[[ Records shown, beginning ]]

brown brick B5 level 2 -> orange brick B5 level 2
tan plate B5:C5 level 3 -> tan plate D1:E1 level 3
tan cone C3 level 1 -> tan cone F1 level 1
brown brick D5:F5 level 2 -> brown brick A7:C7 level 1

[[ Records shown, end ]]
[[ Records shown, beginning ]]

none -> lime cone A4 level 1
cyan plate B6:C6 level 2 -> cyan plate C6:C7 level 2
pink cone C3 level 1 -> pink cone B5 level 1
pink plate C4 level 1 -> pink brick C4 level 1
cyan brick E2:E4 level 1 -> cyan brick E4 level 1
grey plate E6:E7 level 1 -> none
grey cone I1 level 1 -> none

[[ Records shown, end ]]

Your instructions ->
Write down exactly the span of lines above from the one containing "brown brick B5" to the one containing "brown brick D5:F5", both ends included.

Response ->
brown brick B5 level 2 -> orange brick B5 level 2
tan plate B5:C5 level 3 -> tan plate D1:E1 level 3
tan cone C3 level 1 -> tan cone F1 level 1
brown brick D5:F5 level 2 -> brown brick A7:C7 level 1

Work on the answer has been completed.